*WHAT YOU NEED TO DO:* Print every entry word for word, but omit the pictures.

*Scene image comparisons:*
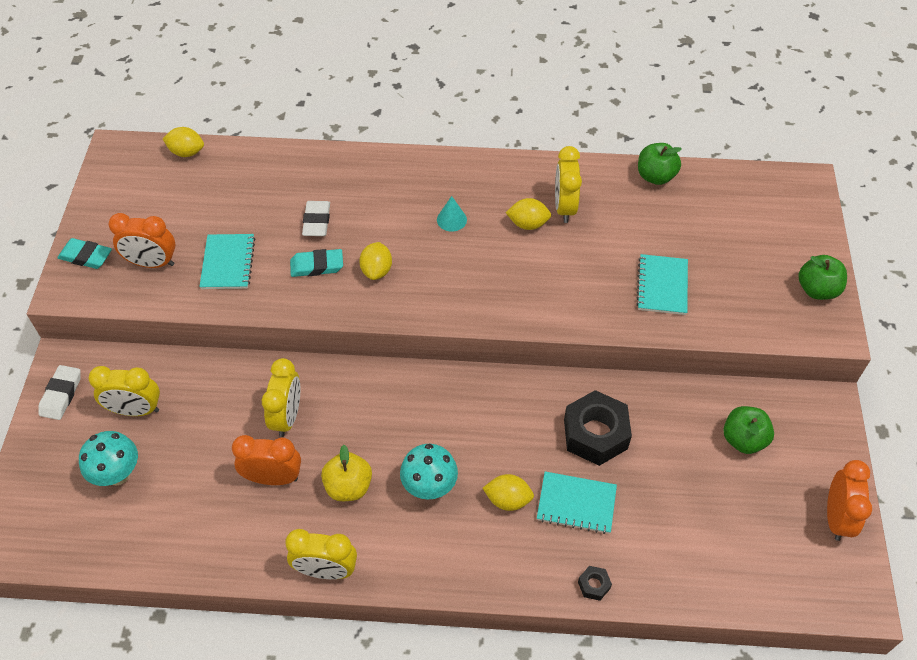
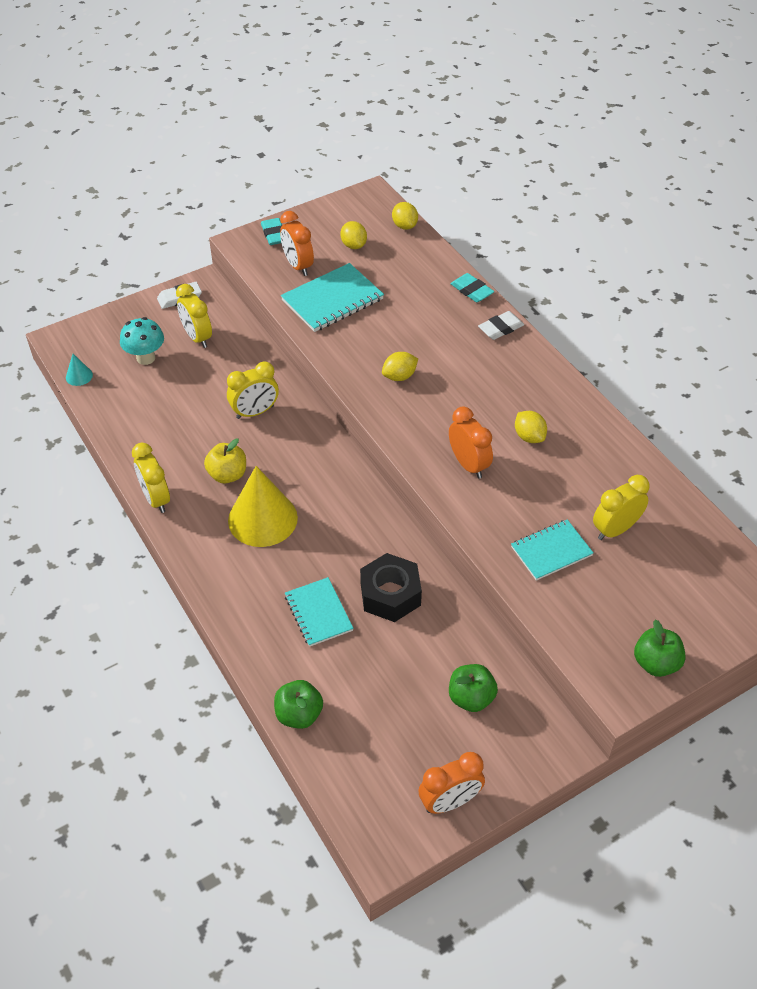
camera: 55 degrees right, 5 degrees down
(228, 263) = (332, 300): turquoise notebook -> turquoise notebook, size x1.51
(273, 478) = (203, 432): orange clock -> orange clock (468, 464)
(317, 221) = (411, 322): white eraser -> white eraser (501, 328)
(317, 266) = (373, 344): turquoise eraser -> turquoise eraser (472, 291)
(429, 487) = (262, 519): turquoise mushroom -> yellow cone
(451, 219) = (487, 391): turquoise cone -> turquoise cone (79, 376)
(508, 500) = (288, 569): yellow lemon -> yellow lemon (353, 245)
(564, 207) = (569, 450): yellow clock -> yellow clock (615, 529)
(594, 585) = (258, 658): black nut -> none
(655, 176) = (665, 491): green apple -> green apple (299, 714)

*EXERCISE SOLUTION:*
camera: 55 degrees right, 5 degrees down
(228, 263) = (332, 300): turquoise notebook -> turquoise notebook, size x1.51
(273, 478) = (203, 432): orange clock -> orange clock (468, 464)
(317, 221) = (411, 322): white eraser -> white eraser (501, 328)
(317, 266) = (373, 344): turquoise eraser -> turquoise eraser (472, 291)
(429, 487) = (262, 519): turquoise mushroom -> yellow cone
(451, 219) = (487, 391): turquoise cone -> turquoise cone (79, 376)
(508, 500) = (288, 569): yellow lemon -> yellow lemon (353, 245)
(564, 207) = (569, 450): yellow clock -> yellow clock (615, 529)
(594, 585) = (258, 658): black nut -> none
(655, 176) = (665, 491): green apple -> green apple (299, 714)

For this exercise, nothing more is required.